• _WORK TO COMPLETE_
Below are some records. Return exactly the lines from the one with "(276, 302) = (277, 327): green" to the one with "(570, 368) = (566, 244): turquoise", and nothing else.
++++ DATA SHOWN
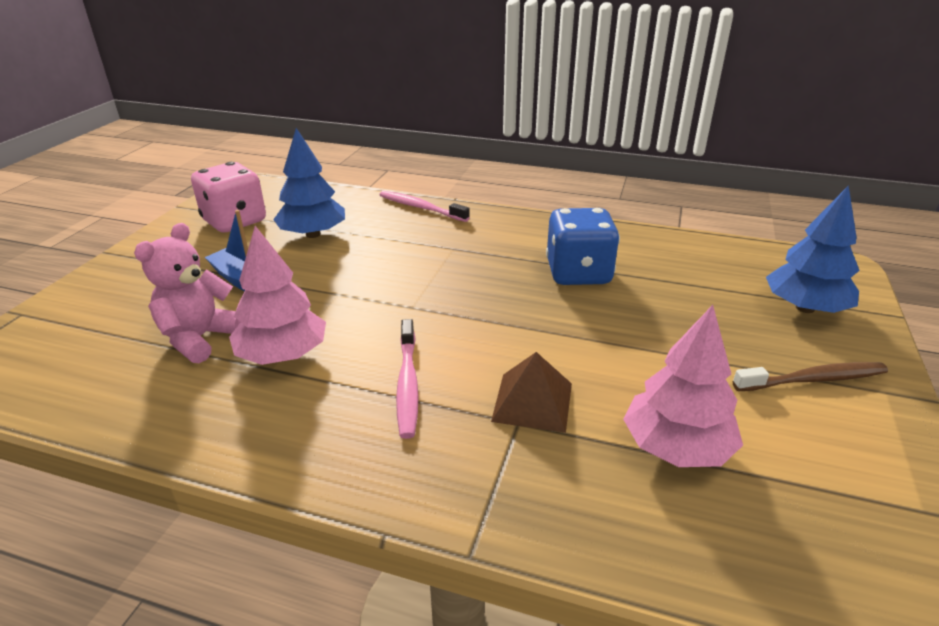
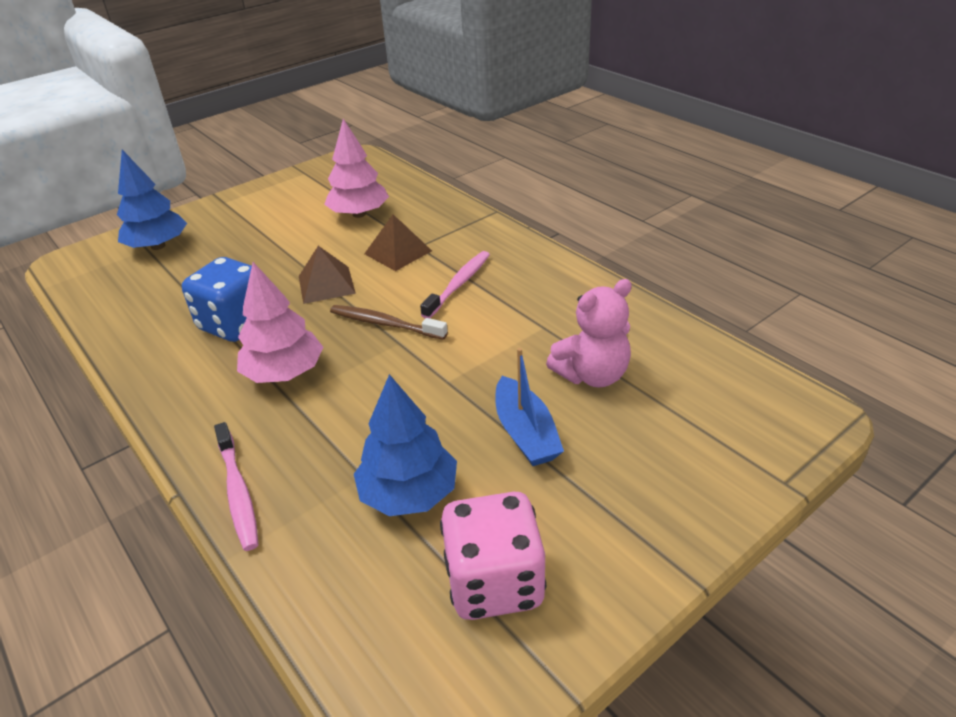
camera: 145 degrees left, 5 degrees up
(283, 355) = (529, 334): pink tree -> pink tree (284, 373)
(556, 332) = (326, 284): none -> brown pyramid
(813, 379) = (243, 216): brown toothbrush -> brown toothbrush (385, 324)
++++++++
++++ DATA SHOWN
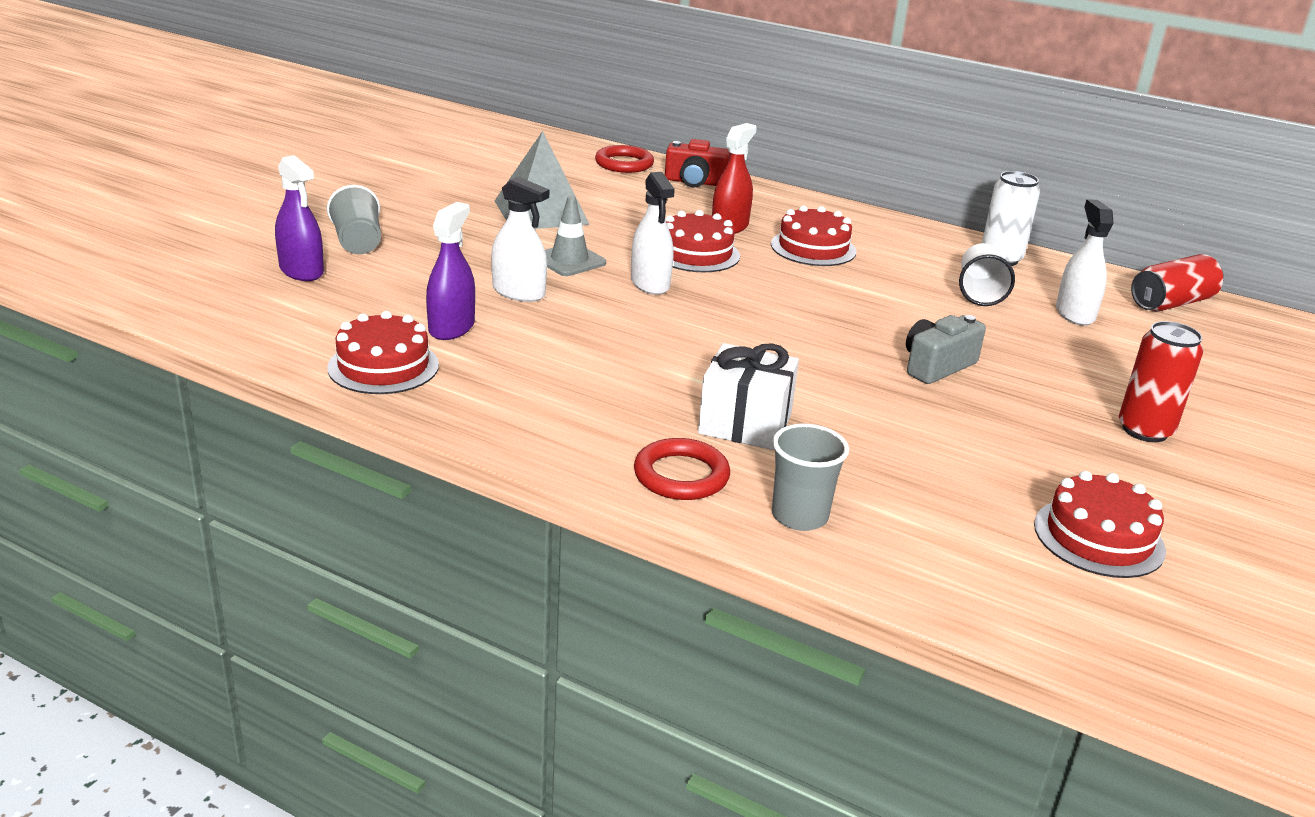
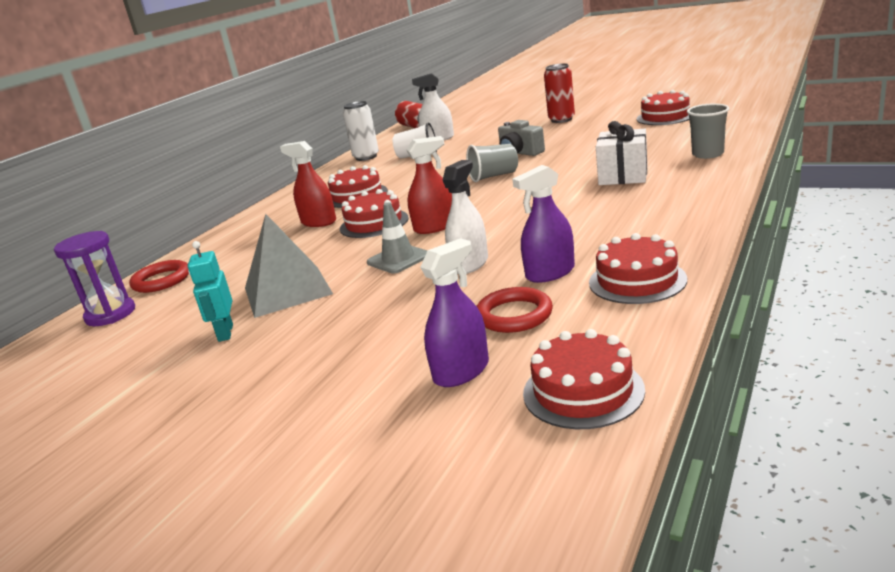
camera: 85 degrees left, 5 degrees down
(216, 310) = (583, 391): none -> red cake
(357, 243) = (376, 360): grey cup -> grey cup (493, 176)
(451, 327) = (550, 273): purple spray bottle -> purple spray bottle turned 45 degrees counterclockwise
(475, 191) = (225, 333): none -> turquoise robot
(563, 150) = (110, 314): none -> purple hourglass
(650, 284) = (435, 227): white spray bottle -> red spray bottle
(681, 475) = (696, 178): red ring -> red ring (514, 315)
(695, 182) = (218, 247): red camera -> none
++++++++
++++ DATA SHOWN
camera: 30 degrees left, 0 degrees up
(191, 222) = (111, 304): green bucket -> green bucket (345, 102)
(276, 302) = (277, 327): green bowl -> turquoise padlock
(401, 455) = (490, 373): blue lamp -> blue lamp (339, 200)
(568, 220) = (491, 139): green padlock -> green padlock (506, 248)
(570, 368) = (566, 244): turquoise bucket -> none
++++++++
• _SOLUTION TO THE EXERCISE_
(276, 302) = (277, 327): green bowl -> turquoise padlock
(401, 455) = (490, 373): blue lamp -> blue lamp (339, 200)
(568, 220) = (491, 139): green padlock -> green padlock (506, 248)
(570, 368) = (566, 244): turquoise bucket -> none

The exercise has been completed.